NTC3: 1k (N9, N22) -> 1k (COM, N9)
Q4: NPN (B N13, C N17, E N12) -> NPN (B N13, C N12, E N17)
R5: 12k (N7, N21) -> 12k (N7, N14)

* * *

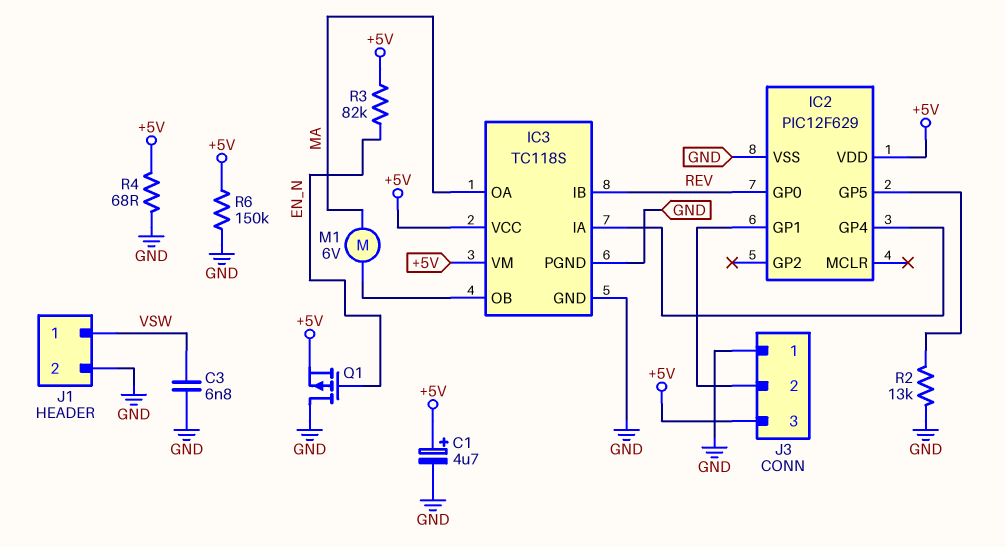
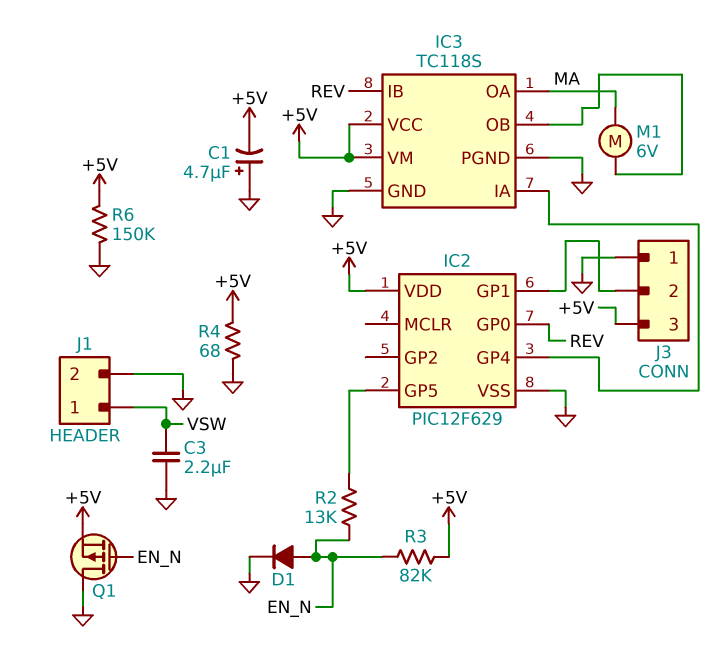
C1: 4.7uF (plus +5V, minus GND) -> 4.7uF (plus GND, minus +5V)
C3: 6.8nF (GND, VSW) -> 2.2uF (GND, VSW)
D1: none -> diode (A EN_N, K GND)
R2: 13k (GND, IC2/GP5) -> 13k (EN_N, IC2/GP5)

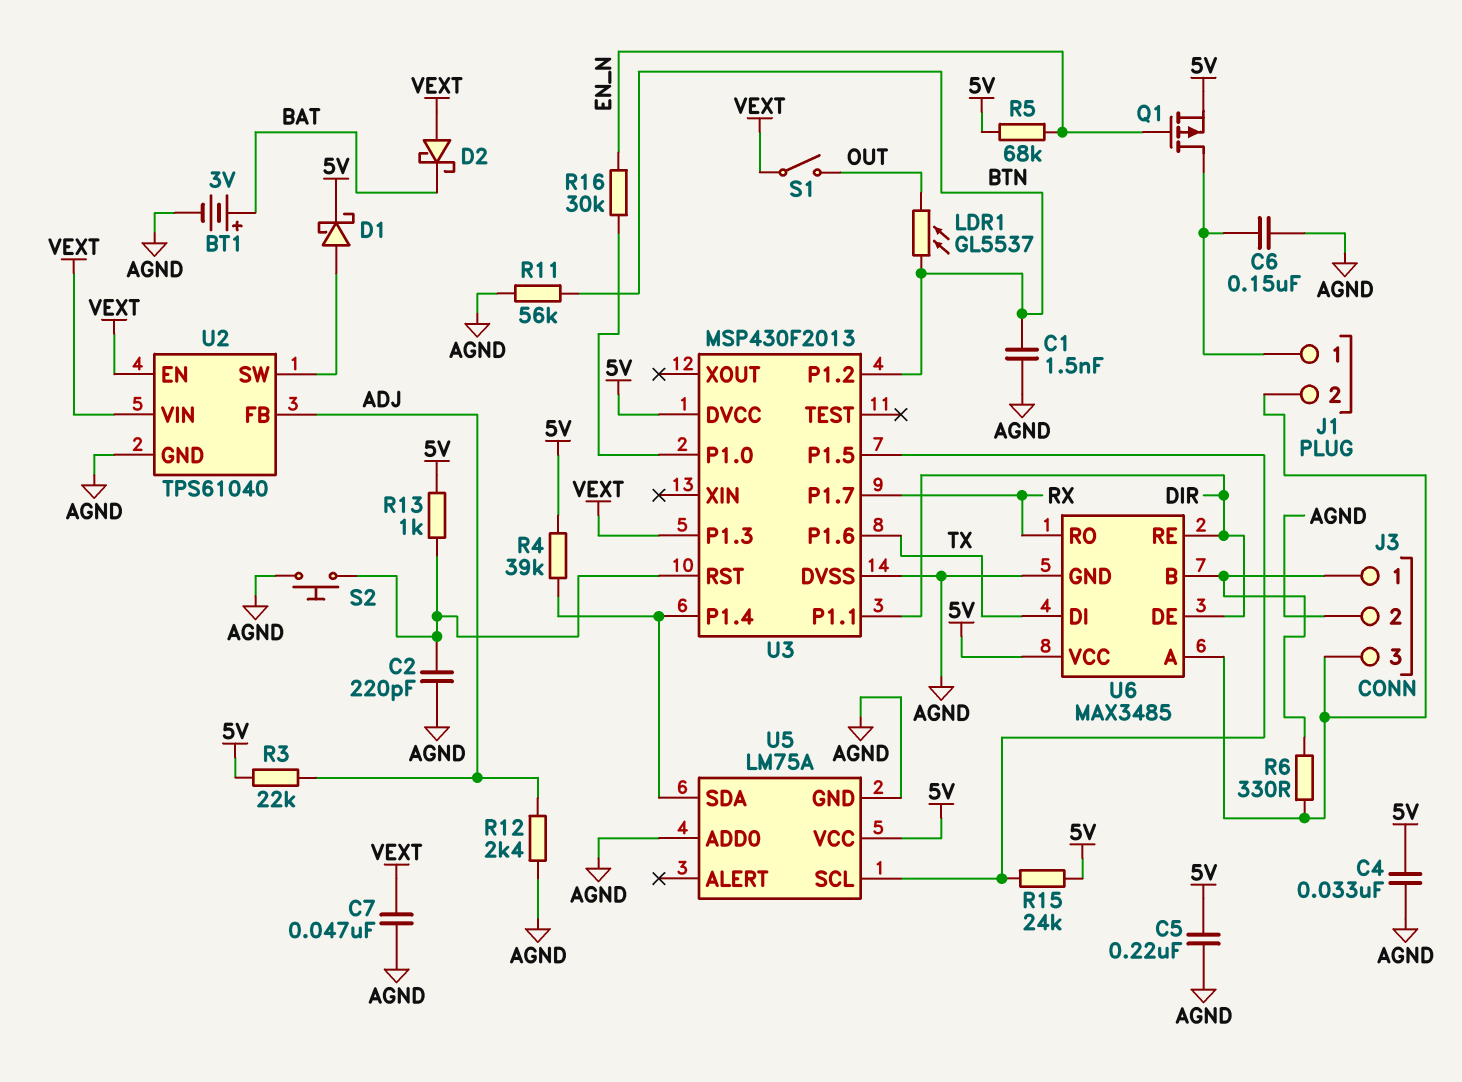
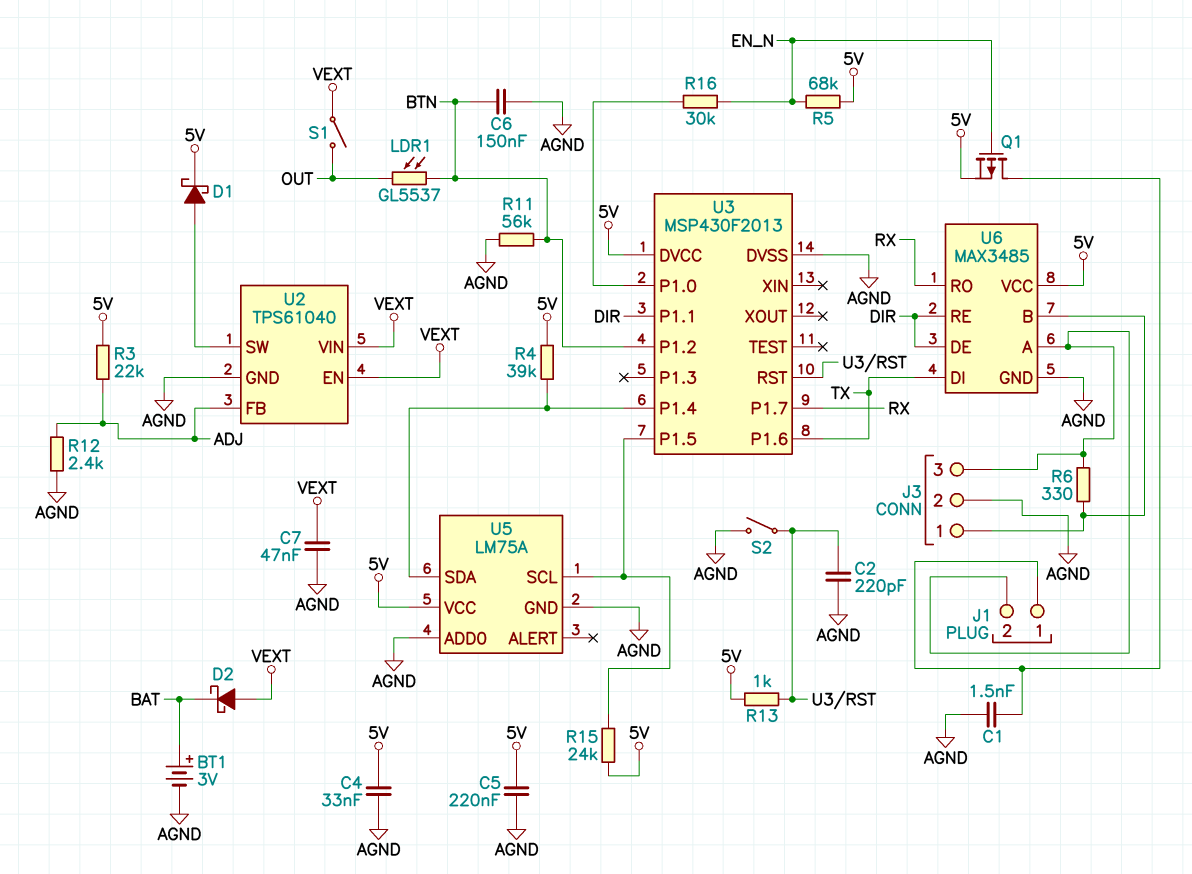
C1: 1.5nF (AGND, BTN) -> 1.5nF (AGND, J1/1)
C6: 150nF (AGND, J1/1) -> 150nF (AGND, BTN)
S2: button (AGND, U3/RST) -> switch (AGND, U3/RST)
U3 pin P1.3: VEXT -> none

* * *

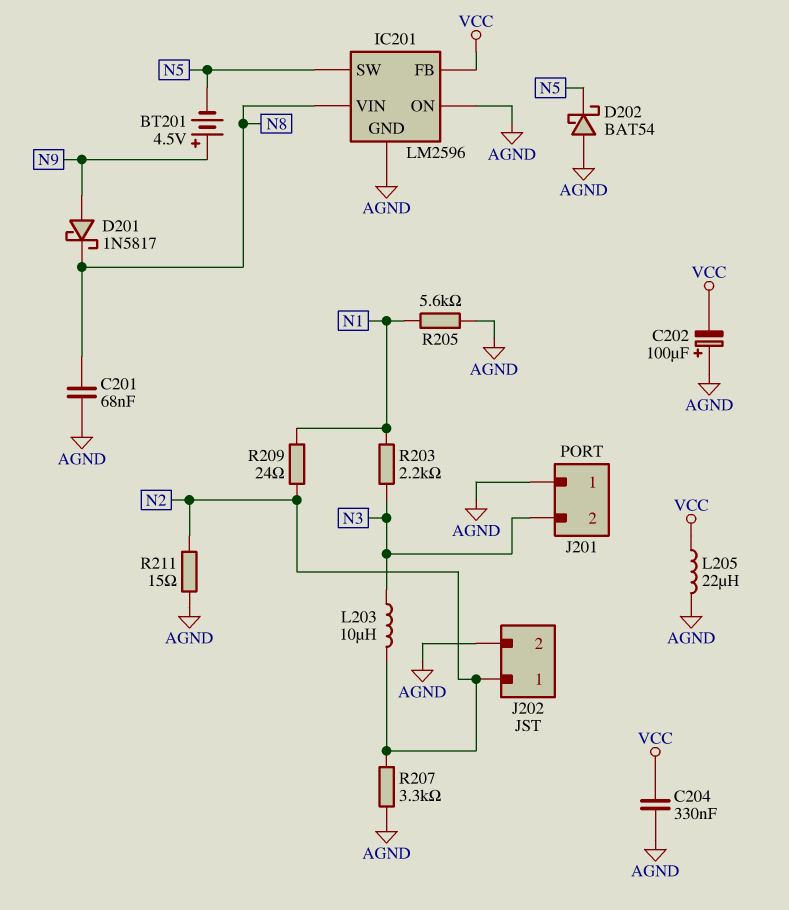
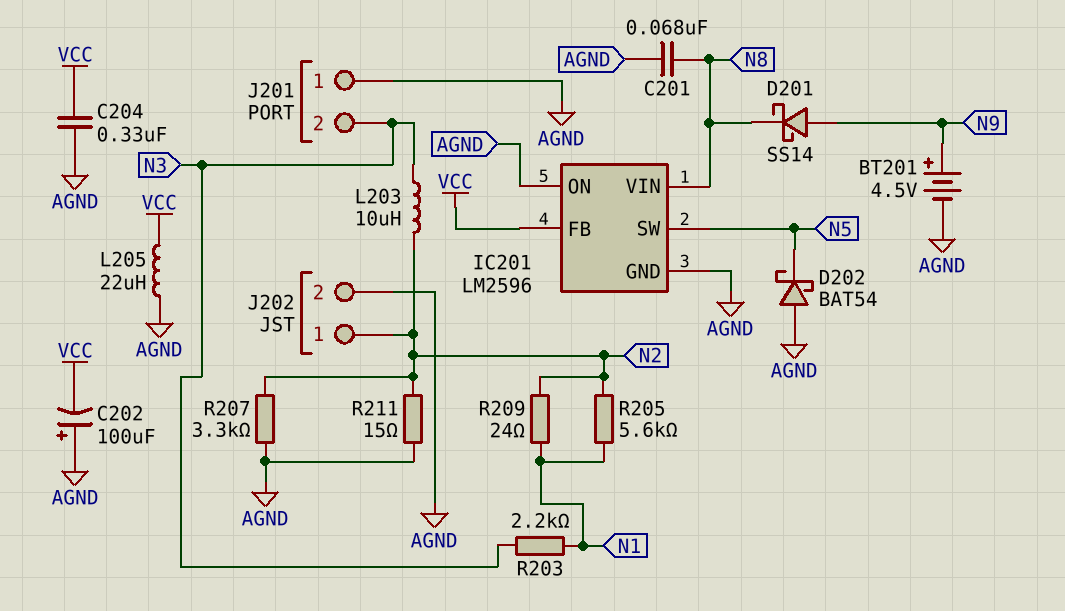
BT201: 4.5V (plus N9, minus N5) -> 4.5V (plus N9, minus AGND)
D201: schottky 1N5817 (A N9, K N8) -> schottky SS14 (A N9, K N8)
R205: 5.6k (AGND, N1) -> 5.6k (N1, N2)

(Instructions for the task):
Using the listing above, return all lines where the word "none" occurs.

(Response to this task):
D1: none -> diode (A EN_N, K GND)
U3 pin P1.3: VEXT -> none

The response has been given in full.